Taking the entries below, transcribe only the lines starting with the one with "JP1 pin 2: GND -> 3V3" and going on through the one with "U12: XOR 74LS86", exactly as written, without the pictures.

### Items from a data source
######
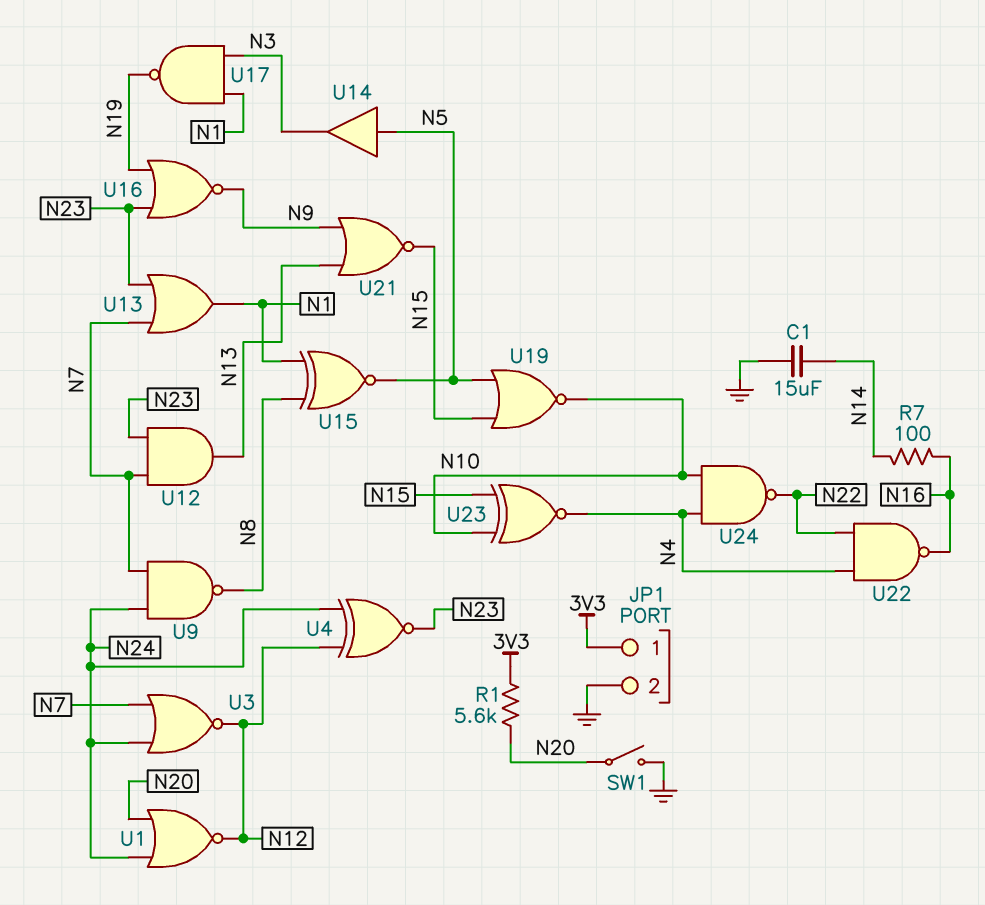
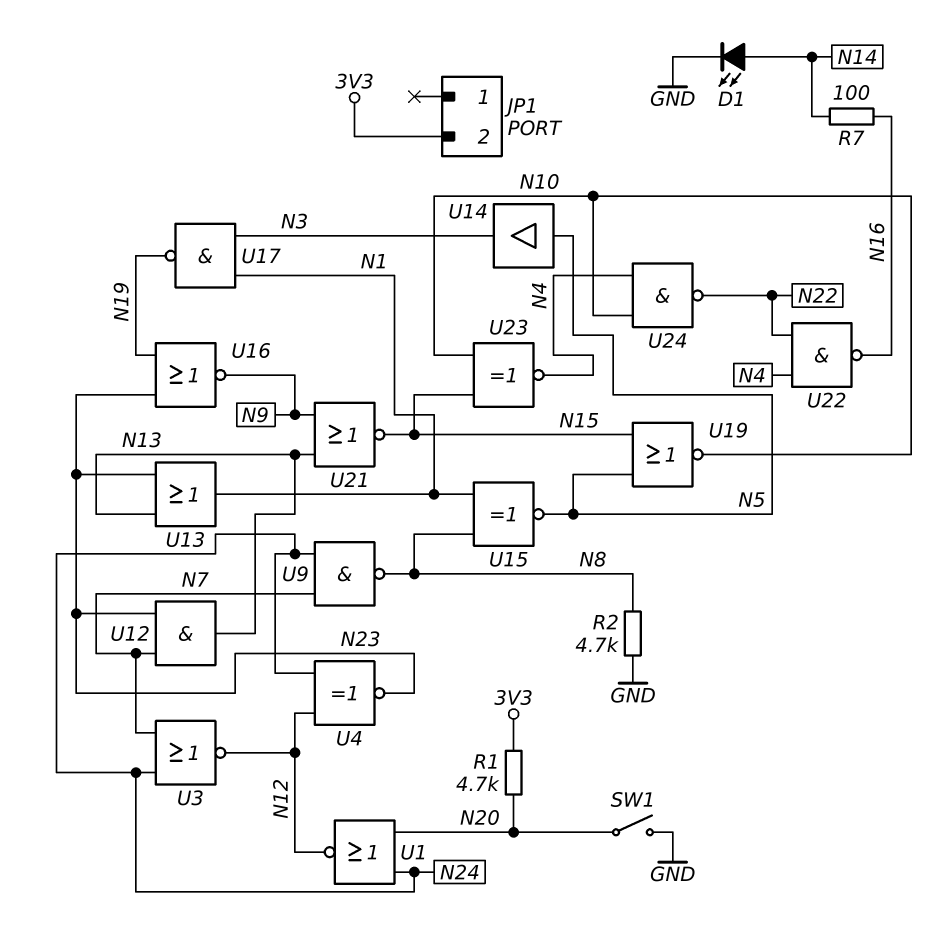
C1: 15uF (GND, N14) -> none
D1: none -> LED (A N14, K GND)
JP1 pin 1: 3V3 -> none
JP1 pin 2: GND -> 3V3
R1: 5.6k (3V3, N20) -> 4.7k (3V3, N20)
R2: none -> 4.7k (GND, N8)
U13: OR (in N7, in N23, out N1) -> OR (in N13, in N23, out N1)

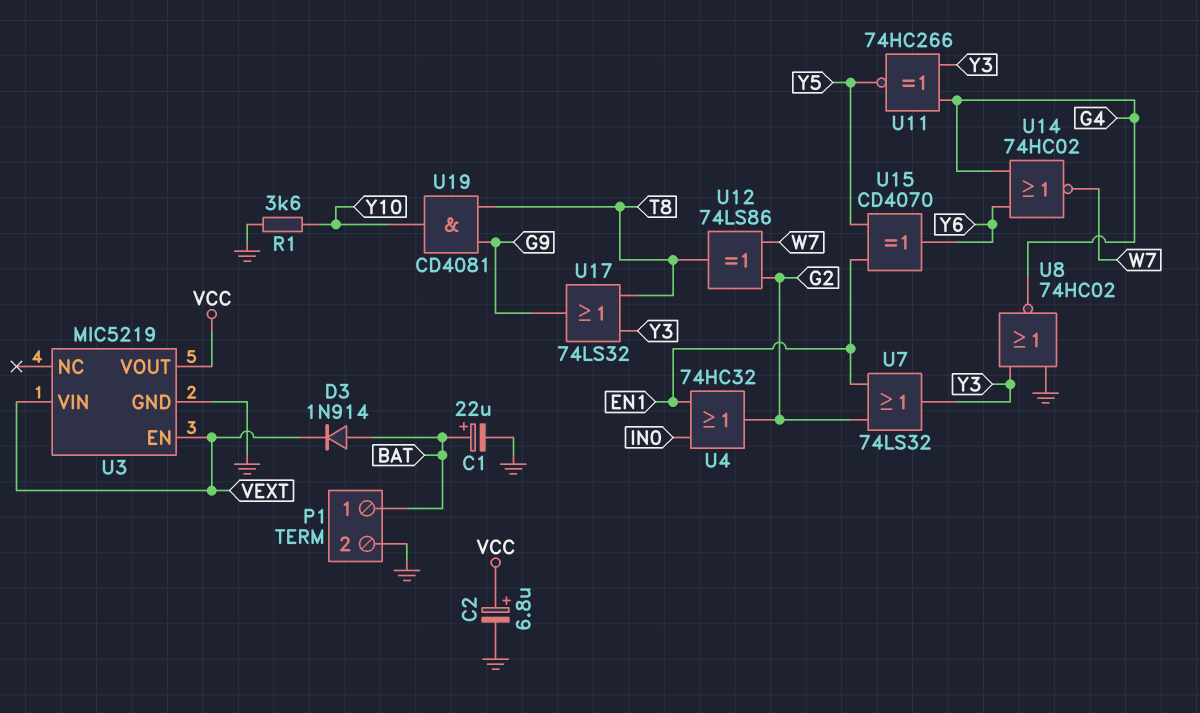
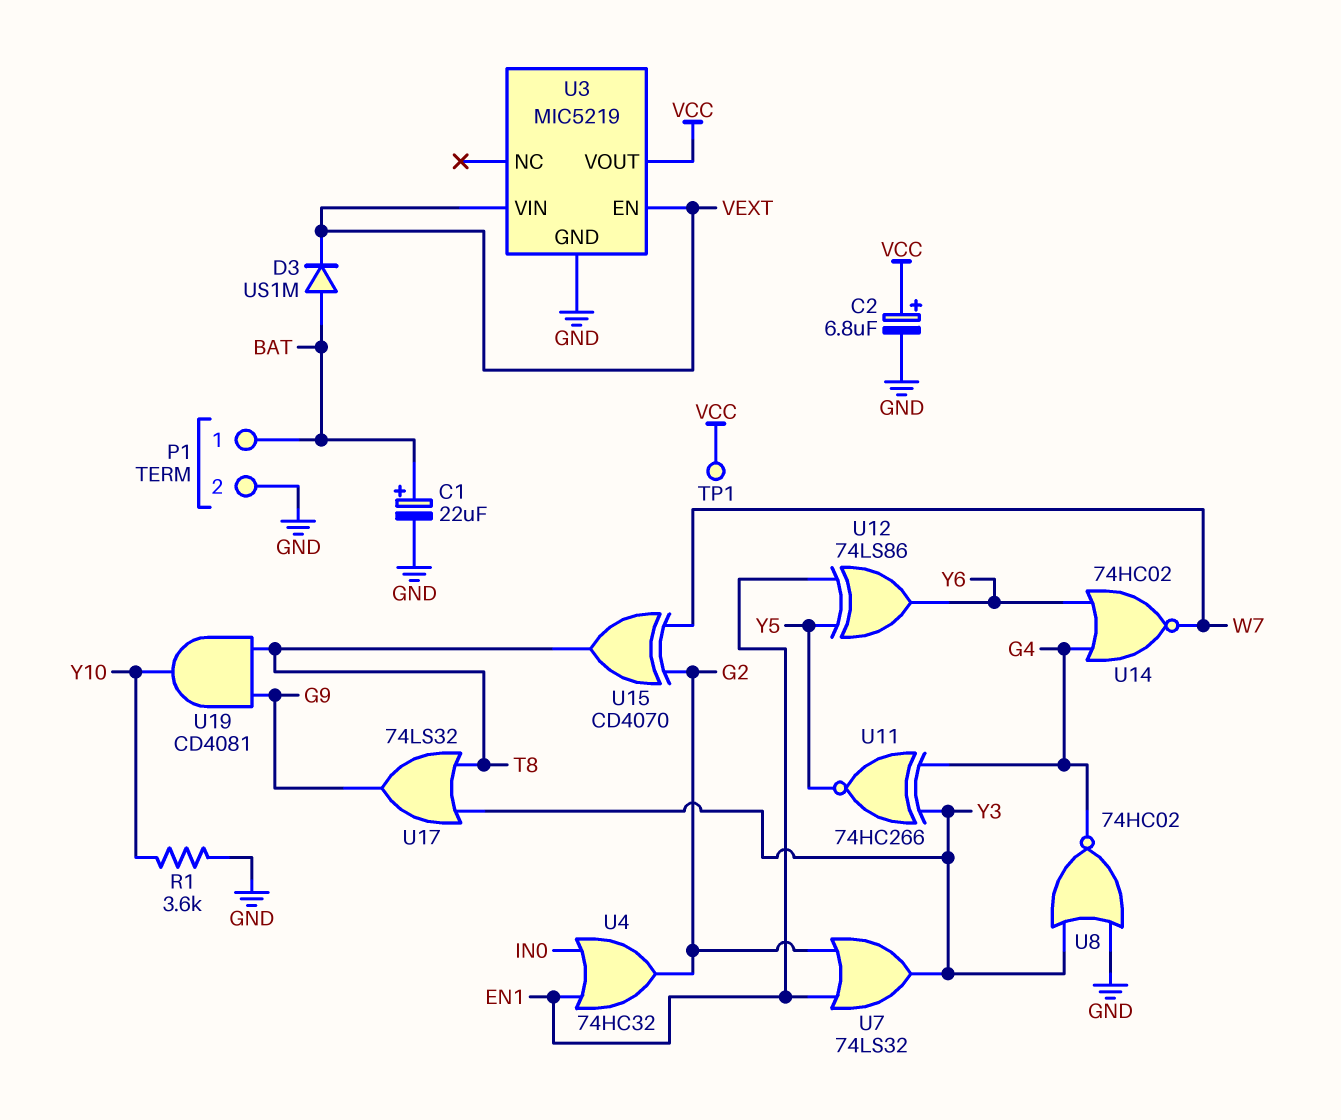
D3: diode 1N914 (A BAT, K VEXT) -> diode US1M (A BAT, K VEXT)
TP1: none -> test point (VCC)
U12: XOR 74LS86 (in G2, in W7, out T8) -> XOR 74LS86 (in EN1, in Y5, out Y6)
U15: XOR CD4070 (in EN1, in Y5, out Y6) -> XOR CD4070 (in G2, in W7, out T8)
######
### Response area
JP1 pin 2: GND -> 3V3
R1: 5.6k (3V3, N20) -> 4.7k (3V3, N20)
R2: none -> 4.7k (GND, N8)
U13: OR (in N7, in N23, out N1) -> OR (in N13, in N23, out N1)

D3: diode 1N914 (A BAT, K VEXT) -> diode US1M (A BAT, K VEXT)
TP1: none -> test point (VCC)
U12: XOR 74LS86 (in G2, in W7, out T8) -> XOR 74LS86 (in EN1, in Y5, out Y6)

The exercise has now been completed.